• Stored records
-.-.-
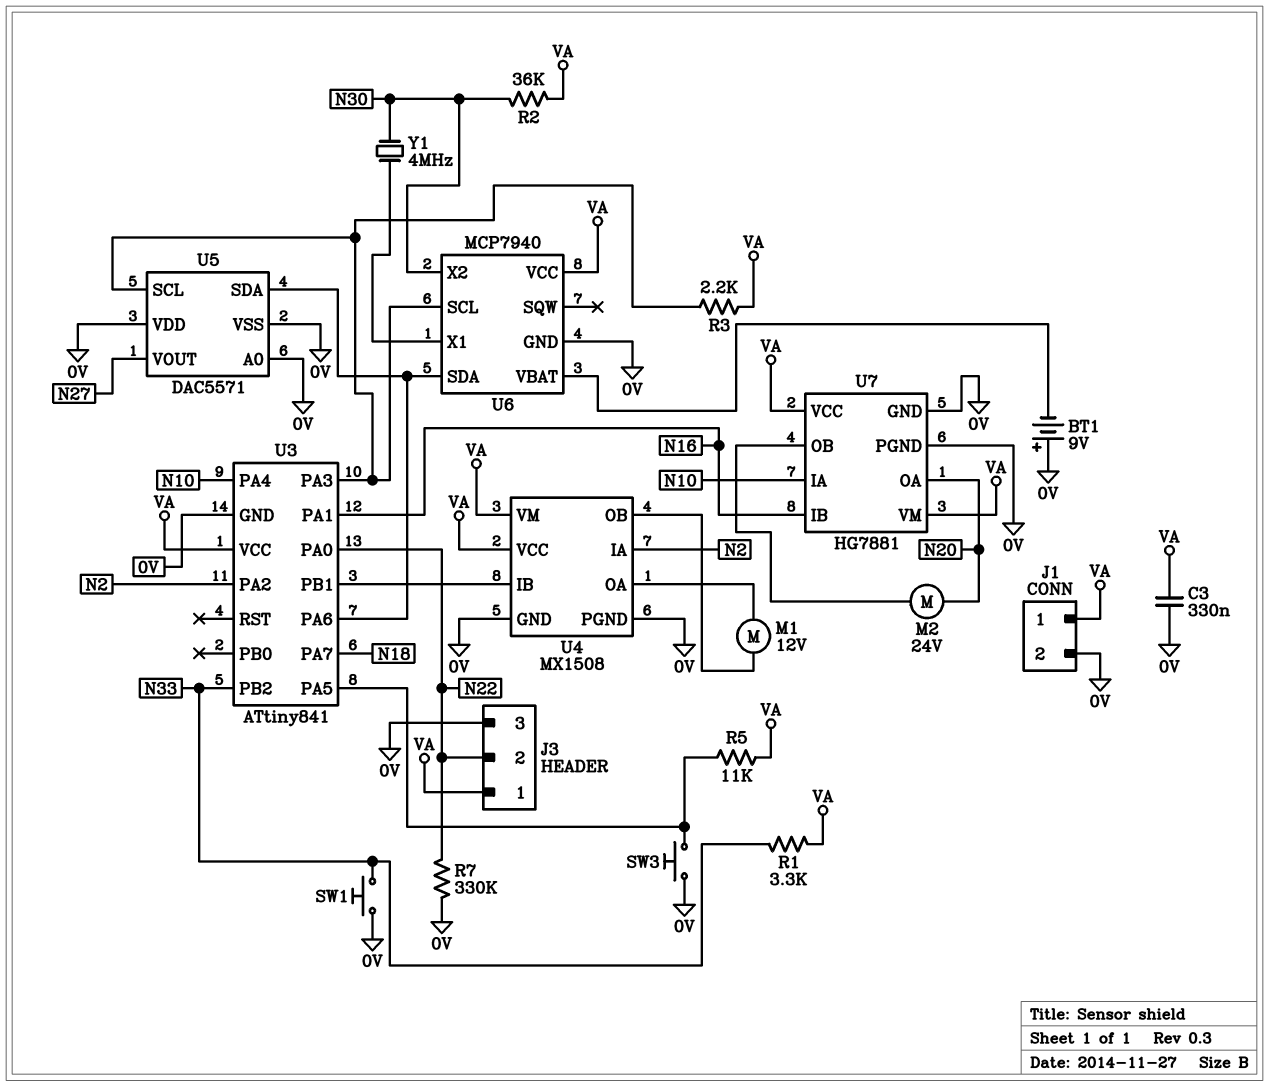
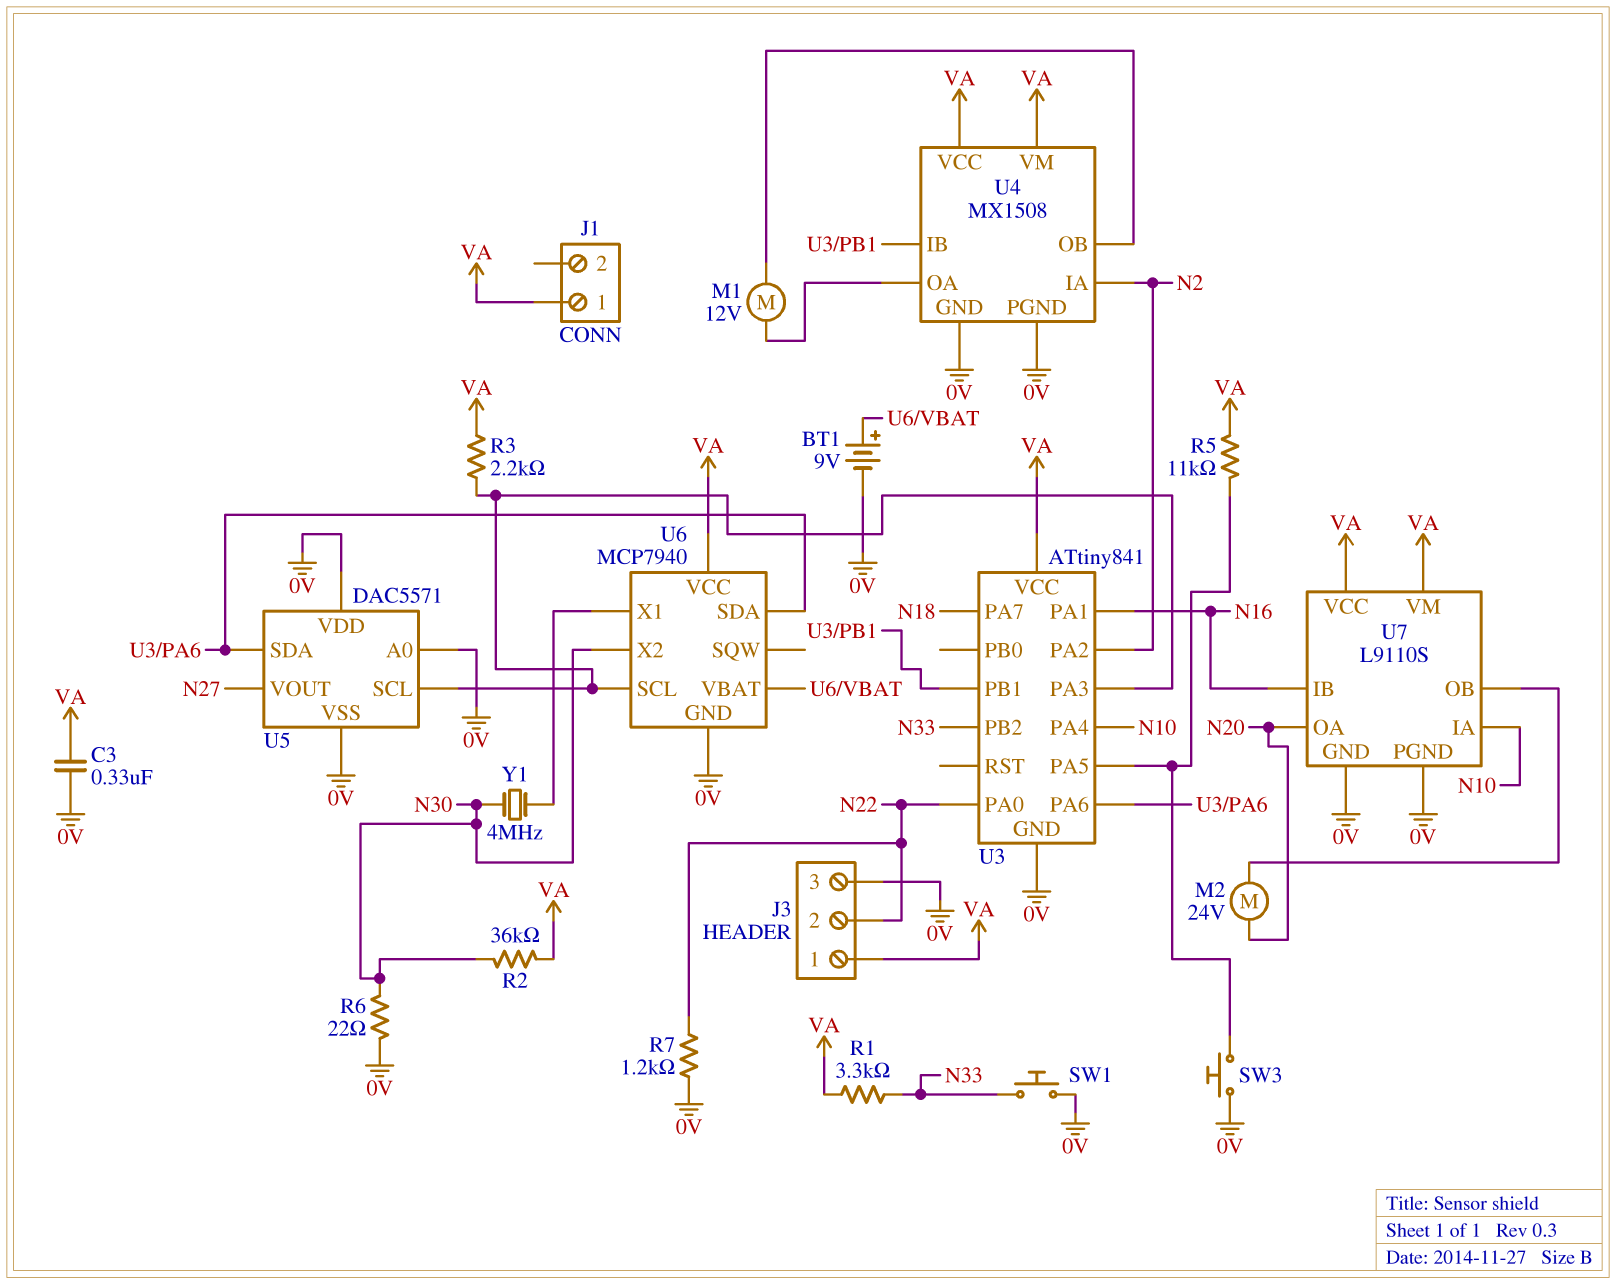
BT1: 9V (plus 0V, minus U6/VBAT) -> 9V (plus U6/VBAT, minus 0V)
J1 pin 2: 0V -> none
R6: none -> 22 (0V, N30)
R7: 330k (0V, N22) -> 1.2k (0V, N22)
U7: HG7881 -> L9110S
-.-.-
• Task goal
What I need is every record written out exactly, minus the pictures.

• Written solution
BT1: 9V (plus 0V, minus U6/VBAT) -> 9V (plus U6/VBAT, minus 0V)
J1 pin 2: 0V -> none
R6: none -> 22 (0V, N30)
R7: 330k (0V, N22) -> 1.2k (0V, N22)
U7: HG7881 -> L9110S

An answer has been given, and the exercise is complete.